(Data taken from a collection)
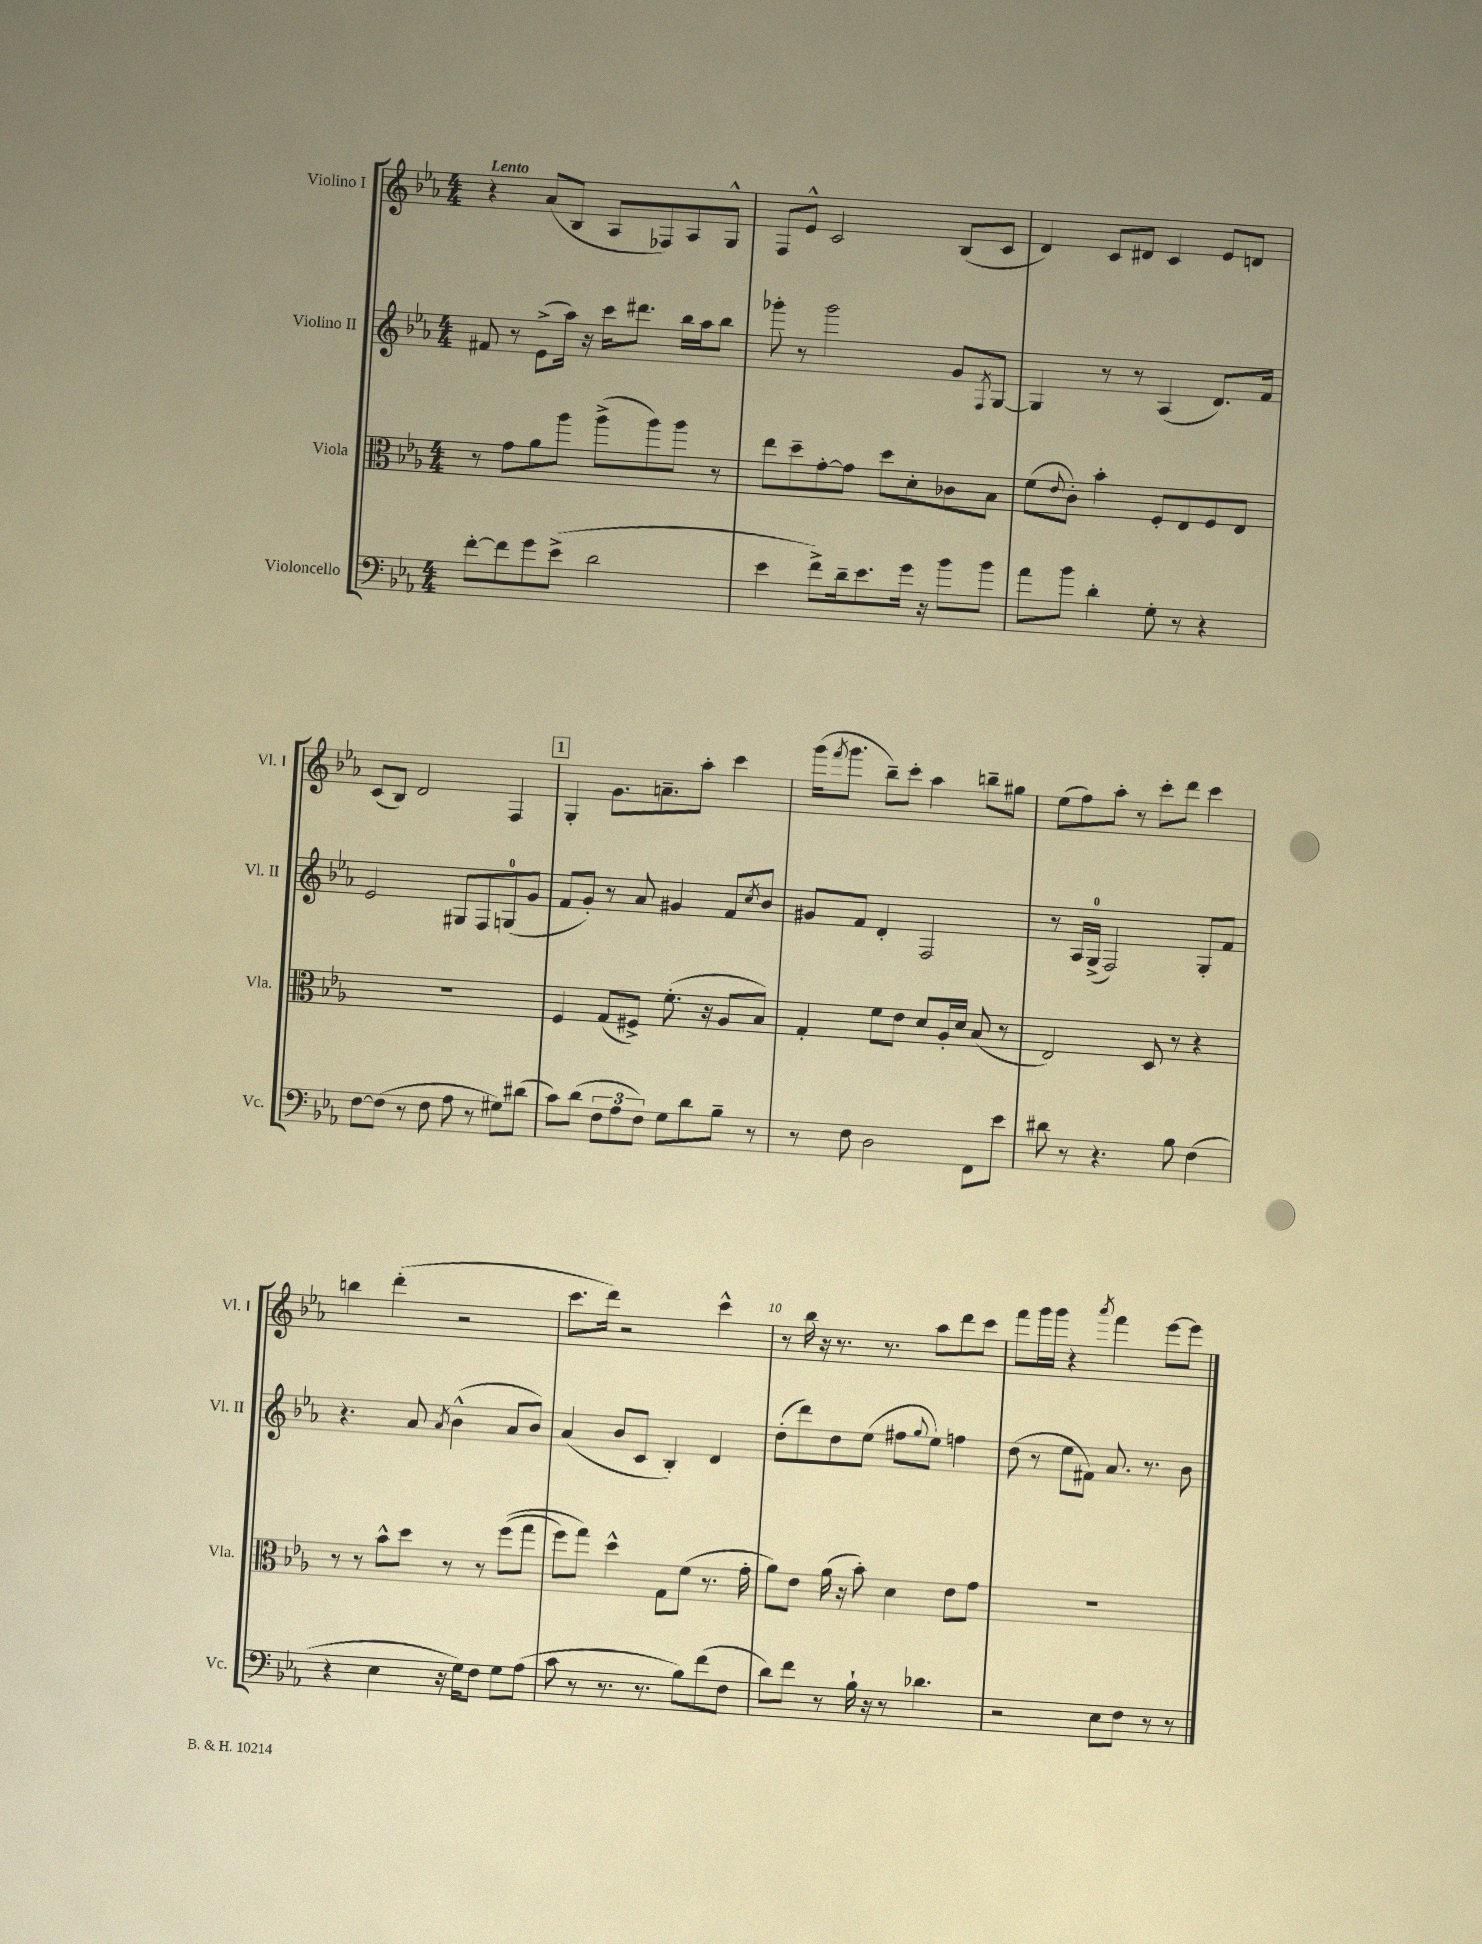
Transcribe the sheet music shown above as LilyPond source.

<<
\new StaffGroup <<
\new Staff = "s0" \with { instrumentName = "Violino I" shortInstrumentName = "Vl. I" } {
    \clef treble \key ees \major \numericTimeSignature \time 4/4 \tempo "Lento"
    r4 aes'8( bes8 aes8 fes8) aes8 g8-^ |
    f8 ees'8-^ c'2 bes8( c'8 |
    d'4) c'8 dis'8 c'4 ees'8 d'8 |
    c'8( bes8) d'2 f4 |
    \mark \markup { \box "1" } g4-. g'8. a'8.-- aes''8-. c'''4 |
    g'''16( \acciaccatura { f'''8 } g'''8. bes''8--) c'''8-. aes''4 b''8-- gis''8 |
    ees''8( f''8) aes''8-. r8 c'''8-. d'''8 c'''4 |
    b''4 d'''4-.( r2 |
    c'''8. d'''16) r2 c'''4-^ |
    r8 bes''16 r16 r8. r8. aes''8 d'''8 c'''8 |
    f'''8 g'''16 g'''16 r4 \acciaccatura { aes'''8 } f'''4 ees'''8~ ees'''8 \bar "|." |
}
\new Staff = "s1" \with { instrumentName = "Violino II" shortInstrumentName = "Vl. II" } {
    \clef treble \key ees \major \numericTimeSignature \time 4/4
    fis'8 r8 ees'8->( aes''16) r16 c'''16 dis'''8. bes''16 aes''16 bes''8 |
    ges'''8-. r8 ges'''2 g'8 \acciaccatura { f8 } g8~ |
    g4 r8 r8 aes4( d'8.) f'16 |
    ees'2 gis8 f8 g8-0( g'8 |
    \mark \markup { \box "1" } f'8 g'8-.) r8 aes'8 gis'4 f'8 \acciaccatura { c''8 } bes'8 |
    gis'8 f'8 d'4-. f2 |
    r8 aes16 g16-0->( f2) g8-. f'8 |
    r4. aes'8 \acciaccatura { aes'8 } bes'4-^( aes'8 bes'8) |
    aes'4( bes'8 c'8 bes4-.) d'4 |
    d''8-.( d'''8) d''8 ees''8( fis''8 \appoggiatura { g''8 } ees''8) f''4 |
    d''8( r8 ees''8 fis'8) aes'8. r8. bes'8 \bar "|." |
}
\new Staff = "s2" \with { instrumentName = "Viola" shortInstrumentName = "Vla." } {
    \clef alto \key ees \major \numericTimeSignature \time 4/4
    r8 g'8 aes'8 aes''8 aes''8->( aes''8) aes''8 r8 |
    ees''8 d''8-- g'8~-. g'8 d''8 d'8-. ces'8 bes8 |
    f'8( \appoggiatura { ees'8 } c'8-.) bes'4-. f8-. ees8 f8 ees8 |
    R1 |
    \mark \markup { \box "1" } f4 g8( fis8->) f'8.-.( r16 aes8 bes8) |
    g4-. f'8 ees'8 d'8 aes16-. d'16 bes8( r8 |
    ees2) d8 r8 r4 |
    r8 r8 bes'8-^ d''8 r8 r8 f''8(\( g''8 |
    f''8) g''8\) d''4-^ g8 f'8( r8. g'16-. |
    aes'8) ees'8 aes'16( r16 bes'8-.) d'4 ees'8 g'8 |
    R1 \bar "|." |
}
\new Staff = "s3" \with { instrumentName = "Violoncello" shortInstrumentName = "Vc." } {
    \clef bass \key ees \major \numericTimeSignature \time 4/4
    f'8~-. f'8 g'8 ees'8->( d'2 |
    ees'4 f'8->) d'16-- ees'8. g'16 r16 bes'8 bes'8 |
    aes'8 bes'8 d'4-. g8-. r8 r4 |
    f8~ f8( r8 f8 aes8 r8 gis8) dis'8( |
    \mark \markup { \box "1" } c'8) d'8( \tuplet 3/2 { f8 aes8 f8) } g8 d'8 bes8-- r8 |
    r8 f8 d2 f,8 ees'8 |
    dis'8 r8 r4. bes8 f4( |
    r4 ees4 r16 g16) f8 g8 aes8( |
    c'8 r8 r8. r8. bes8) f'8( f8 |
    d'8) f'8 r8 bes16-! r16 r8 des'4. |
    r2 ees8 f8 r8 r8 \bar "|." |
}
>>
>>
\layout { \context { \Score \override BarNumber.break-visibility = ##(#f #t #t) barNumberVisibility = #(every-nth-bar-number-visible 5) } }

Set exercise: Gather and copy out every line in the entries above that contains the word "treble".

Written response:
    \clef treble \key ees \major \numericTimeSignature \time 4/4 \tempo "Lento"
    \clef treble \key ees \major \numericTimeSignature \time 4/4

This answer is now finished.